──────── Data in this exercise

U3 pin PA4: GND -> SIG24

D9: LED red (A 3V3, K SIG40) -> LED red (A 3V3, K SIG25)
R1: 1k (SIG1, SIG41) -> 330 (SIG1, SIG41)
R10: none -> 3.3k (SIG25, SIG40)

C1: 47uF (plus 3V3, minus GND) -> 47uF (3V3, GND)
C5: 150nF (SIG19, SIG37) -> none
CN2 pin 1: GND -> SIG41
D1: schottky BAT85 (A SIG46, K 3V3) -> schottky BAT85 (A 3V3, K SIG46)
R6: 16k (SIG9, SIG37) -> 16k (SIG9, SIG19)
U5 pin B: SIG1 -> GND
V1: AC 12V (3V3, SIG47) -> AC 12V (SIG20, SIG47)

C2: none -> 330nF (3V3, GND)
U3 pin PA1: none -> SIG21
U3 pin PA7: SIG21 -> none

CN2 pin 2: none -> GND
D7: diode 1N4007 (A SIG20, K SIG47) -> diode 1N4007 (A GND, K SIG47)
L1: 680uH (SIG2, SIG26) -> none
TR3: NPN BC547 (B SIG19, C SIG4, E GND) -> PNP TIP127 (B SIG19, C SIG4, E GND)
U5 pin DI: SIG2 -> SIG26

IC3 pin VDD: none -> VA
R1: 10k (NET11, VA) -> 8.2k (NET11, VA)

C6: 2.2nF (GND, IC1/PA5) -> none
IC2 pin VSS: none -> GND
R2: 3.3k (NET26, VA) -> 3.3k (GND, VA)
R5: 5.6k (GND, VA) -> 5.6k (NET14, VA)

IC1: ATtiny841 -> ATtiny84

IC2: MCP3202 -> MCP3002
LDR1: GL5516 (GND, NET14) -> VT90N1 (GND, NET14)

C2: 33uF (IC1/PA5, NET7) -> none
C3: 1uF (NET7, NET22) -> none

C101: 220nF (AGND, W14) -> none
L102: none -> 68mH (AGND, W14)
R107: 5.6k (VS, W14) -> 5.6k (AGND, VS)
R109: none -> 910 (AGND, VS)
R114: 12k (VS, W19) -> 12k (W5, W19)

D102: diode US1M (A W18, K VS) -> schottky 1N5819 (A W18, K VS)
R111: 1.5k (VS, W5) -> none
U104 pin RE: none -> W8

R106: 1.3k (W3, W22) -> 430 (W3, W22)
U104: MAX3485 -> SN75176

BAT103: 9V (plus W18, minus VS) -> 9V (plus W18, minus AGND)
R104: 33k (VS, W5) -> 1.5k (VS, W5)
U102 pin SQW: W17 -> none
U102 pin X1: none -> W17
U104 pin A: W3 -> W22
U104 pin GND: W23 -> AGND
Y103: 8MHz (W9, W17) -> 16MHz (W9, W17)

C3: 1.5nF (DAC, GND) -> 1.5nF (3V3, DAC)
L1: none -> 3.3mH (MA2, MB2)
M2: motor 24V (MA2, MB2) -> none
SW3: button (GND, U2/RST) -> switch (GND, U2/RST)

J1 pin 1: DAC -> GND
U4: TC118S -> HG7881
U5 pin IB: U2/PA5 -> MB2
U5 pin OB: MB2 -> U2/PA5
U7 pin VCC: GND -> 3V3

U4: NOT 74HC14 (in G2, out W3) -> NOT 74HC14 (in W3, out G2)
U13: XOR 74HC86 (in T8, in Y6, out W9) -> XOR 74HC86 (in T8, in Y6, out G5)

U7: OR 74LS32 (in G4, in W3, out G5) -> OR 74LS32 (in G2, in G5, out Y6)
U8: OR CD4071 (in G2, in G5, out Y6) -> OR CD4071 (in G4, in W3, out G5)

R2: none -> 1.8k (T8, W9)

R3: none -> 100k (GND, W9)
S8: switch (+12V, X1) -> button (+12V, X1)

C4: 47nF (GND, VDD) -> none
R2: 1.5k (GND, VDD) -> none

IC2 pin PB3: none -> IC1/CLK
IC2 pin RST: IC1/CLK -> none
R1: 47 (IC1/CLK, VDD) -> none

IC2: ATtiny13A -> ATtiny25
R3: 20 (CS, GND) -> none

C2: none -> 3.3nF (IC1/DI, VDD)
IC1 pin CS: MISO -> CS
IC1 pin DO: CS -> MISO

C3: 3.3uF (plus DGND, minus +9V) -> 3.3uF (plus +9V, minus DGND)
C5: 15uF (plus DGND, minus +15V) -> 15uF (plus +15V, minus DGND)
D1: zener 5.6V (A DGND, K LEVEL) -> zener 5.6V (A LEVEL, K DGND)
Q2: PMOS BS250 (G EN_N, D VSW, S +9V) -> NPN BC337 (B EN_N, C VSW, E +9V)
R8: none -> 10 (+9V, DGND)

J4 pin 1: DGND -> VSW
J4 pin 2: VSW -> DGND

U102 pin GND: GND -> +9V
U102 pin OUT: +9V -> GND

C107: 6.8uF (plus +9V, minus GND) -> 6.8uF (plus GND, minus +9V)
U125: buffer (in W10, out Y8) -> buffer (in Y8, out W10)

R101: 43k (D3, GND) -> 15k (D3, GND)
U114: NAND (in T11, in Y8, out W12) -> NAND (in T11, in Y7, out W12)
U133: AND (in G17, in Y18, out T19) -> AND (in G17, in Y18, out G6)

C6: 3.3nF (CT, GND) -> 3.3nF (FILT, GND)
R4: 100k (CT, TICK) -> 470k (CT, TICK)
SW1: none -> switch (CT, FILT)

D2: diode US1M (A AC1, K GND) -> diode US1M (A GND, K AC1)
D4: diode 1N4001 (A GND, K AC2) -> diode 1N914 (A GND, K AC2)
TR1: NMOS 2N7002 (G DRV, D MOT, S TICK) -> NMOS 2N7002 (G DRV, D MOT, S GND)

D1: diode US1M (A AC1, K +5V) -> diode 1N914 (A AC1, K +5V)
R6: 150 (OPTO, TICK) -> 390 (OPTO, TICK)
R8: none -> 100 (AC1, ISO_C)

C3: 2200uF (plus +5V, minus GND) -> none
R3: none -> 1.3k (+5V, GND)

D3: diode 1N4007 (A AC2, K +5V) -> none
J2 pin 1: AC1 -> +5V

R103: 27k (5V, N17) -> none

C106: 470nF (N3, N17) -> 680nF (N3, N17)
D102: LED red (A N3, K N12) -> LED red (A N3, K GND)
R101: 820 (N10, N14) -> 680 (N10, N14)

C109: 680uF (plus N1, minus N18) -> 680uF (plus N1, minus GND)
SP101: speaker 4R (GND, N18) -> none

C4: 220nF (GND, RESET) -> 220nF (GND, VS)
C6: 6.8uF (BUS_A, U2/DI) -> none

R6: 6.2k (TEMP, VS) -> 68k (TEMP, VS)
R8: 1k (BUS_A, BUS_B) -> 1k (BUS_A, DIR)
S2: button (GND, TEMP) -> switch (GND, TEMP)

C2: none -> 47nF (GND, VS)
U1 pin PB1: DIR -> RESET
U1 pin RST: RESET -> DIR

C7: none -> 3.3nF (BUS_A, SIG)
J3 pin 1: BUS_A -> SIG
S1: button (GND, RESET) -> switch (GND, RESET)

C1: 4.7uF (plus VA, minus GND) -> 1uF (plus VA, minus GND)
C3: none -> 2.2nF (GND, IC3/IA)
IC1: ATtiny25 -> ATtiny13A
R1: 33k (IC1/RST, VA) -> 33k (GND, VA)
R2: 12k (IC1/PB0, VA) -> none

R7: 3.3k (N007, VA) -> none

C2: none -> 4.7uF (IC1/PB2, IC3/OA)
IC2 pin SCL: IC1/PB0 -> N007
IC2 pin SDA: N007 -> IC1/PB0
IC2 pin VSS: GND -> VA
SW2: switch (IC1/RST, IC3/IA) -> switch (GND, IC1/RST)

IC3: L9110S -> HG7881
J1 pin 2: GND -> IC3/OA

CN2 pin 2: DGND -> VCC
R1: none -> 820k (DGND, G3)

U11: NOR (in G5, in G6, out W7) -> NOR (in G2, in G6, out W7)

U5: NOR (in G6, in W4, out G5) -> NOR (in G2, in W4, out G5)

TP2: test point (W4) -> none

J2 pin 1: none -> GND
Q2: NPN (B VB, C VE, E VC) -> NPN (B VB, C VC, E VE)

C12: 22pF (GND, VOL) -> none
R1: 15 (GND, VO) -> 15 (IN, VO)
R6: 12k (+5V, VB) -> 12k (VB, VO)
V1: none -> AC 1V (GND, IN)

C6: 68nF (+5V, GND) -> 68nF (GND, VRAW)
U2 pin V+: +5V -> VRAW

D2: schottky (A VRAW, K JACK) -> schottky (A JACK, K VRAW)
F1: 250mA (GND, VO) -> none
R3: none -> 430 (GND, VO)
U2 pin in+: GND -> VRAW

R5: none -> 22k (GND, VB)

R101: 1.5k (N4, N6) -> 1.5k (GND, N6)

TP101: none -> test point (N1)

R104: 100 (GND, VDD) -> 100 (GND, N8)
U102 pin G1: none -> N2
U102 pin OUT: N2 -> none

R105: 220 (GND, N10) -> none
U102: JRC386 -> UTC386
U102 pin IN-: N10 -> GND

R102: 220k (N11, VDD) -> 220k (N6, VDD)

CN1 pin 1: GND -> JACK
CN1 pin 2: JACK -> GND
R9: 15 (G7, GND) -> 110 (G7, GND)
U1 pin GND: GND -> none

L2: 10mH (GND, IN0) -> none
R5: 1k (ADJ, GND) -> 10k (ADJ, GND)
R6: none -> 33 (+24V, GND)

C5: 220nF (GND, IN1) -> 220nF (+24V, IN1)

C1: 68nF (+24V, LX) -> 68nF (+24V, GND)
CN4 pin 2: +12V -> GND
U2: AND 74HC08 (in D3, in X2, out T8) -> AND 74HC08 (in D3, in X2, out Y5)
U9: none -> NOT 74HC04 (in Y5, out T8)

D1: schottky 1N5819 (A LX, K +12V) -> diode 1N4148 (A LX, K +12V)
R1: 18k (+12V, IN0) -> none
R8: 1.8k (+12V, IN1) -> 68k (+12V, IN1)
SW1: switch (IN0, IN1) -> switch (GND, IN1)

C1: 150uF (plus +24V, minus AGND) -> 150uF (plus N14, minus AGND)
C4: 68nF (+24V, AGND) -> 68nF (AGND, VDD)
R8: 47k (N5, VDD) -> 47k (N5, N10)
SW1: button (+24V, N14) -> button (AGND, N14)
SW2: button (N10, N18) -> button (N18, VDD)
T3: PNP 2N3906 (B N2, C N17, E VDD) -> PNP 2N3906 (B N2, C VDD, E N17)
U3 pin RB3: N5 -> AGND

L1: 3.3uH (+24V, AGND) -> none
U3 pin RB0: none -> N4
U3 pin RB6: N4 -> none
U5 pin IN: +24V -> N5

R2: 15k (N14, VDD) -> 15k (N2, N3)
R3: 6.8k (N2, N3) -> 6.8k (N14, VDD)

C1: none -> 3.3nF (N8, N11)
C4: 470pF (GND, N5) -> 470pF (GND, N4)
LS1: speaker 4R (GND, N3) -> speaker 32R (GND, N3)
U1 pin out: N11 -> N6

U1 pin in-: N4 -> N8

────────────────

_Your assignment_
Starting with the first line of the records above, give back each line exactly until the line with "IC2 pin VSS: none -> GND" has been given as well.

_Response box_
U3 pin PA4: GND -> SIG24

D9: LED red (A 3V3, K SIG40) -> LED red (A 3V3, K SIG25)
R1: 1k (SIG1, SIG41) -> 330 (SIG1, SIG41)
R10: none -> 3.3k (SIG25, SIG40)

C1: 47uF (plus 3V3, minus GND) -> 47uF (3V3, GND)
C5: 150nF (SIG19, SIG37) -> none
CN2 pin 1: GND -> SIG41
D1: schottky BAT85 (A SIG46, K 3V3) -> schottky BAT85 (A 3V3, K SIG46)
R6: 16k (SIG9, SIG37) -> 16k (SIG9, SIG19)
U5 pin B: SIG1 -> GND
V1: AC 12V (3V3, SIG47) -> AC 12V (SIG20, SIG47)

C2: none -> 330nF (3V3, GND)
U3 pin PA1: none -> SIG21
U3 pin PA7: SIG21 -> none

CN2 pin 2: none -> GND
D7: diode 1N4007 (A SIG20, K SIG47) -> diode 1N4007 (A GND, K SIG47)
L1: 680uH (SIG2, SIG26) -> none
TR3: NPN BC547 (B SIG19, C SIG4, E GND) -> PNP TIP127 (B SIG19, C SIG4, E GND)
U5 pin DI: SIG2 -> SIG26

IC3 pin VDD: none -> VA
R1: 10k (NET11, VA) -> 8.2k (NET11, VA)

C6: 2.2nF (GND, IC1/PA5) -> none
IC2 pin VSS: none -> GND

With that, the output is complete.